## What the exercise asks
The answer is the full set of records, given again exactly and without images.

___ Records supplied ___

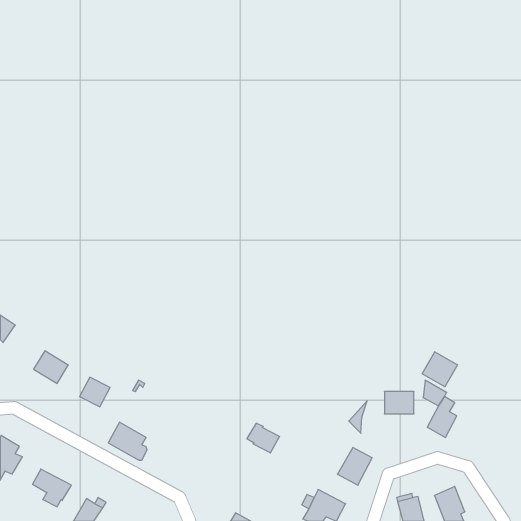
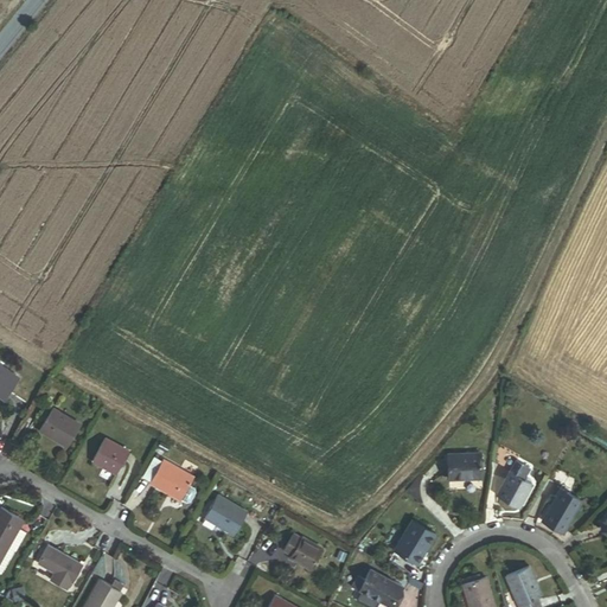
building: [422,352,457,387] -> none
building: none -> [543,490,581,532]
building: [108,422,147,460] -> [149,459,194,503]
building: [247,423,280,453] -> [282,533,320,568]
building: none -> [205,496,247,535]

___

## Reply to the exercise
building: [422,352,457,387] -> none
building: none -> [543,490,581,532]
building: [108,422,147,460] -> [149,459,194,503]
building: [247,423,280,453] -> [282,533,320,568]
building: none -> [205,496,247,535]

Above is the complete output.